### WHAT TO WORK ON
Copy out, exactly and with nothing else, the stretch of lines that starts at the line containing "(568, 146) = (316, 123): turquoise" and finishes at the end of the data.

::: DATASET EXTRACT :::

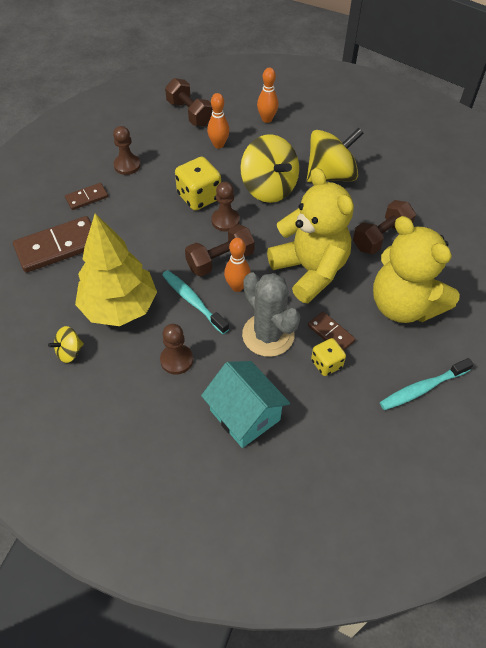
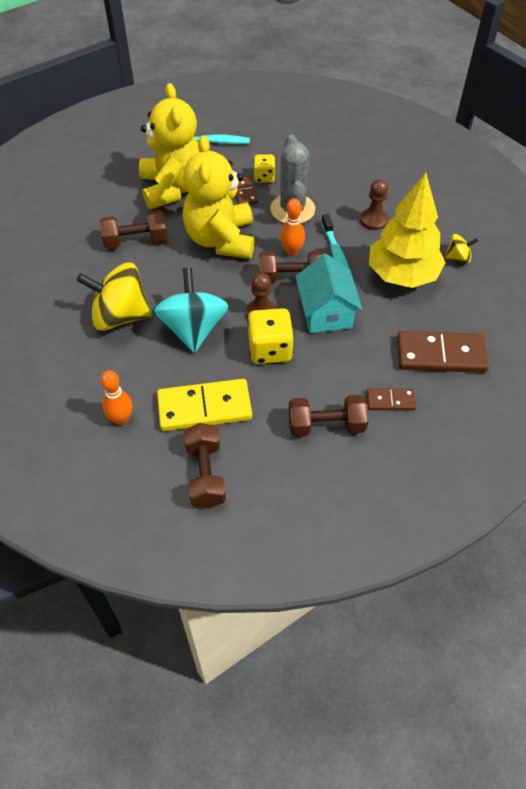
camera: 150 degrees left, 0 degrees up
(127, 165) = (326, 425): brown pawn -> brown dumbbell
(218, 145) = (204, 407): orange bowling pin -> yellow domino
(245, 415) = (344, 172): turquoise house -> turquoise house (326, 313)
(269, 188) = (193, 329): yellow spinning top -> turquoise spinning top

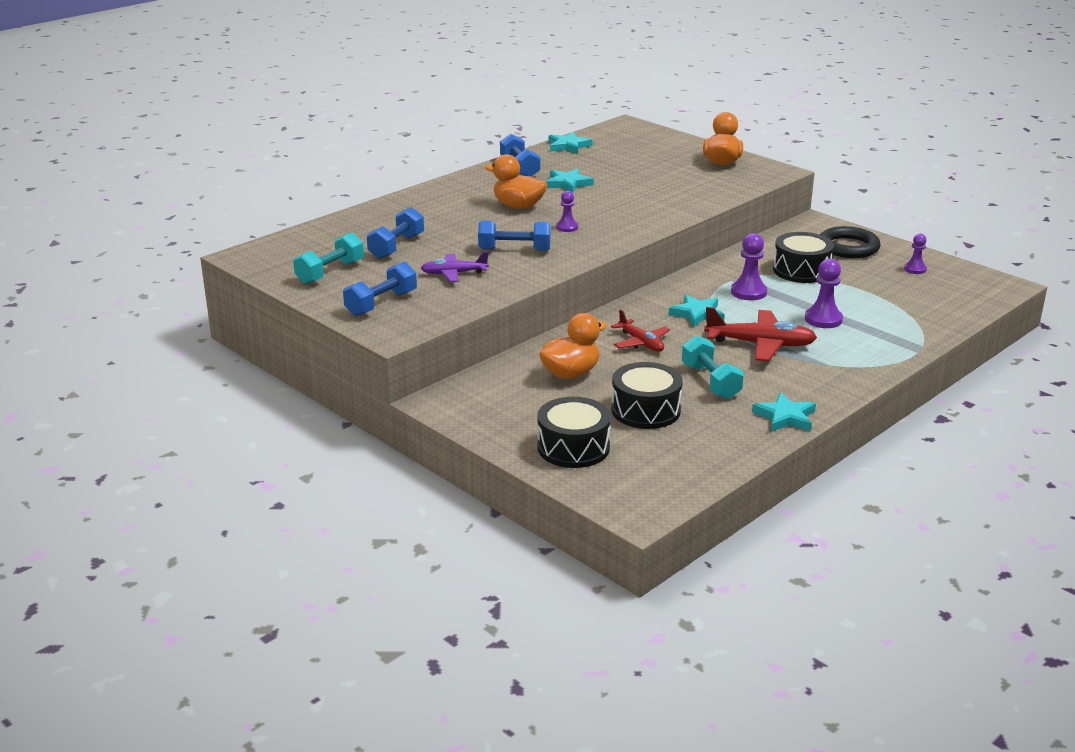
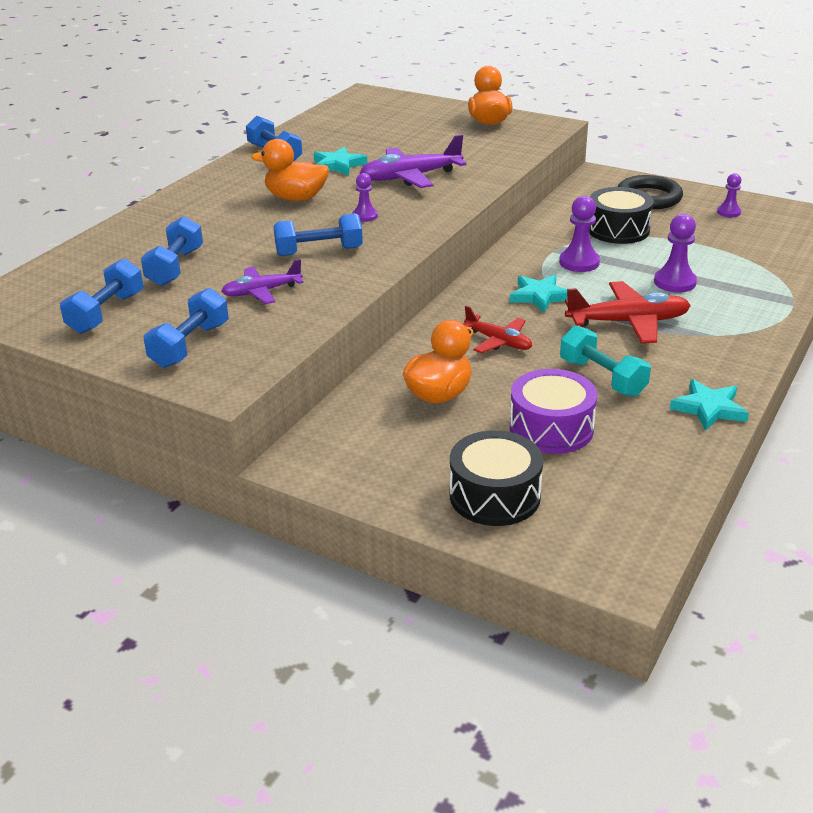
camera: 15 degrees left, 5 degrees up
(330, 272) = (106, 313): turquoise dumbbell -> blue dumbbell
(568, 146) = (316, 123): turquoise star -> none
(623, 201) = (410, 177): none -> purple plane
(645, 410) = (551, 428): black drum -> purple drum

:::

### FINISHED EXERCISE
(568, 146) = (316, 123): turquoise star -> none
(623, 201) = (410, 177): none -> purple plane
(645, 410) = (551, 428): black drum -> purple drum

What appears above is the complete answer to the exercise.